• WHAT IS EXPECTED
Go to the line that contains "green teddy bear: 2 -> 3" and transcribe from there to the end of the entries, that line and the last one included.

Image change detection data:
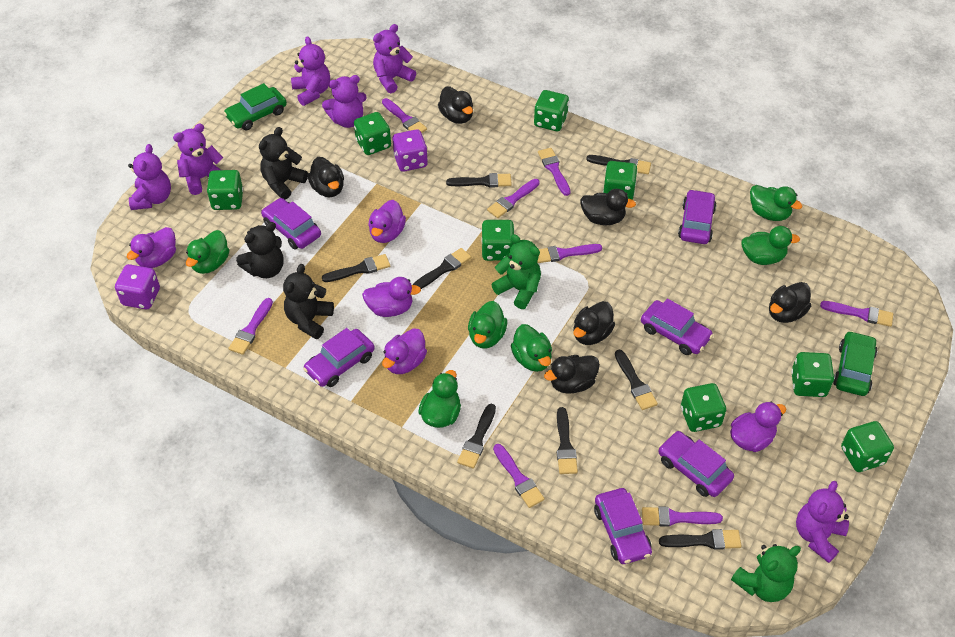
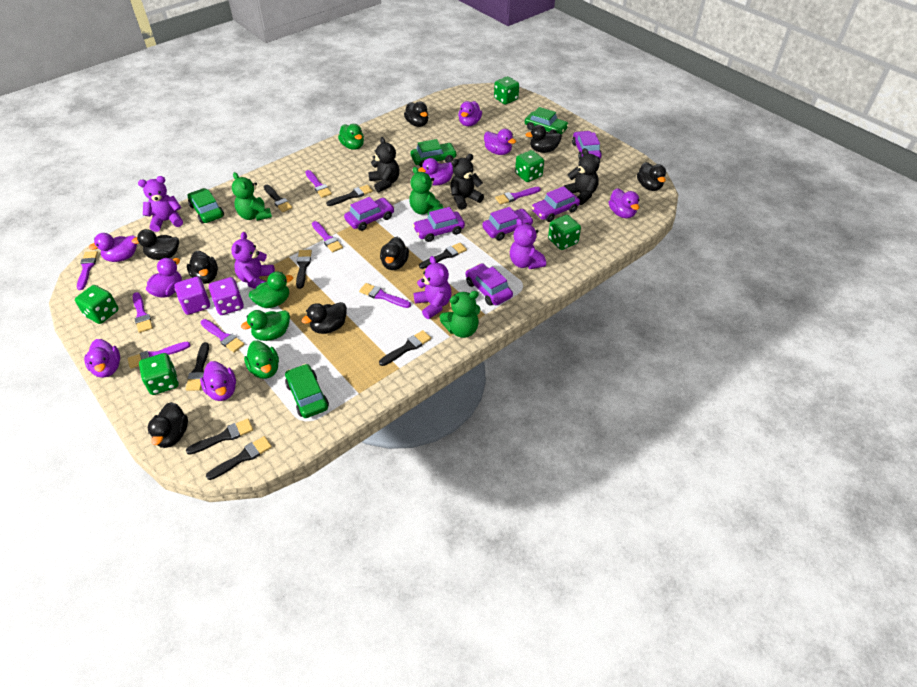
black duck: 6 -> 8
green car: 2 -> 4
green dice: 8 -> 5
green duck: 6 -> 4
green teddy bear: 2 -> 3
purple duck: 5 -> 8
purple teddy bear: 6 -> 4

• THE COMPLETED TASK
green teddy bear: 2 -> 3
purple duck: 5 -> 8
purple teddy bear: 6 -> 4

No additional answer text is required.